[Records from a dataset]
##############################
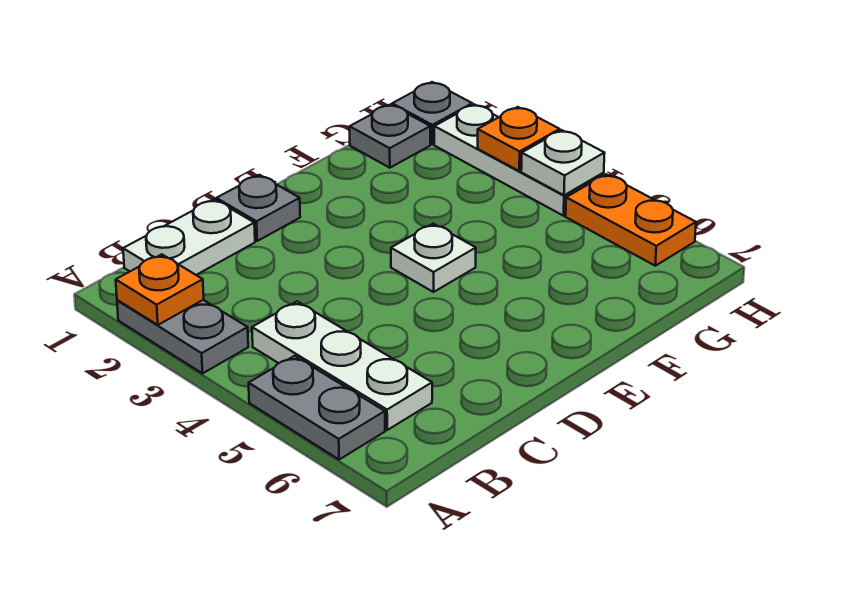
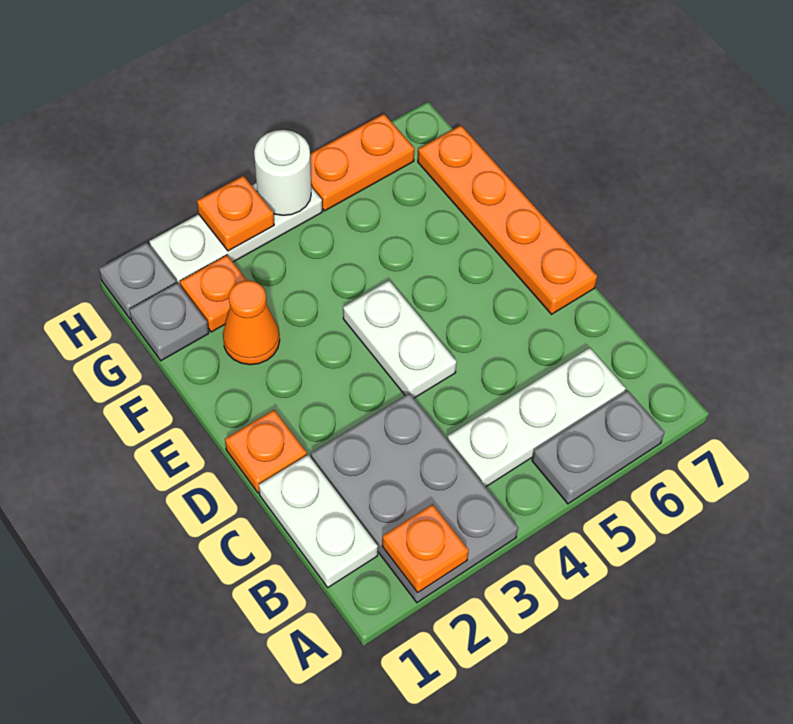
grey plate A2:A3 level 1 -> grey plate A2:C3 level 1
grey plate D1 level 1 -> orange plate D1 level 1
none -> orange plate D7:G7 level 1
white plate E4 level 1 -> white plate D4:E4 level 1
none -> orange cone F2 level 1
none -> orange plate G2 level 1
white plate H4 level 2 -> white round brick H4 level 2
##############################
Brief | Only the count is needed: the number of lines in the data that include the word "orange".

Task solution | 4